- **RECORDED INFORMATION**
□ □ □ □ □ □ □
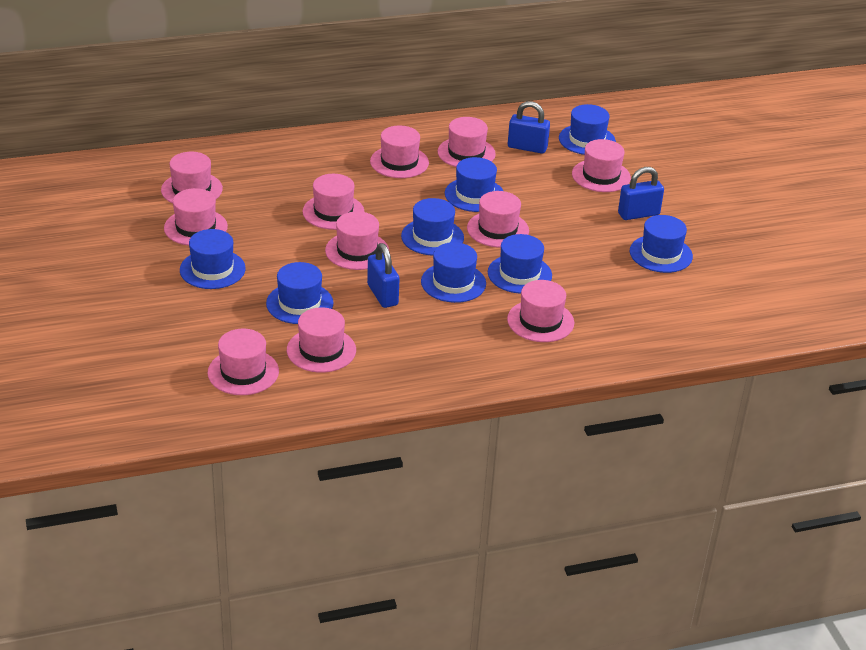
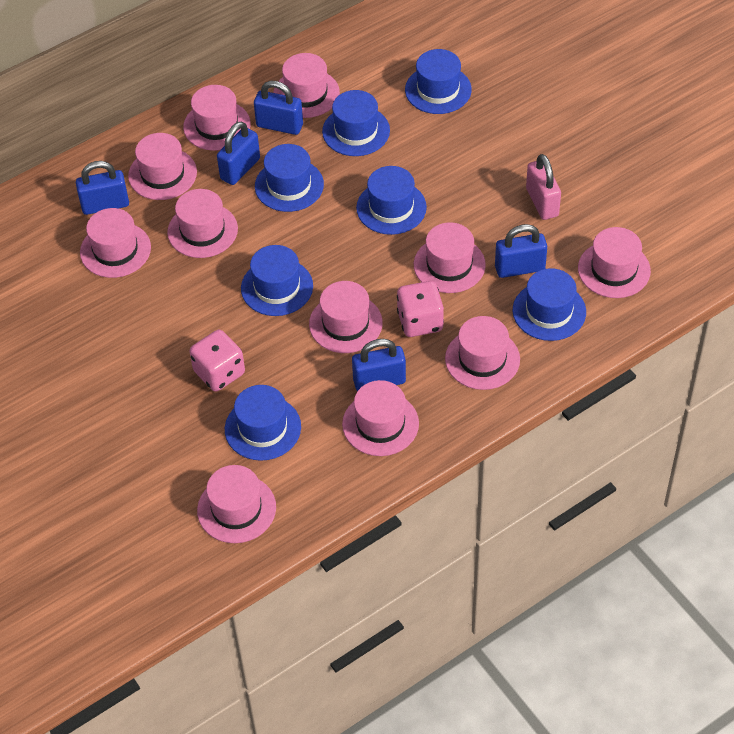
blue hat: 8 -> 7
blue padlock: 3 -> 5
pink dice: 0 -> 2
pink padlock: 0 -> 1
□ □ □ □ □ □ □
- **DIRECTIONS FOR THIS TASK**
Copy out the whole listing exactly, and don't carry over any pictures.

- **OUTPUT BELOW**
blue hat: 8 -> 7
blue padlock: 3 -> 5
pink dice: 0 -> 2
pink padlock: 0 -> 1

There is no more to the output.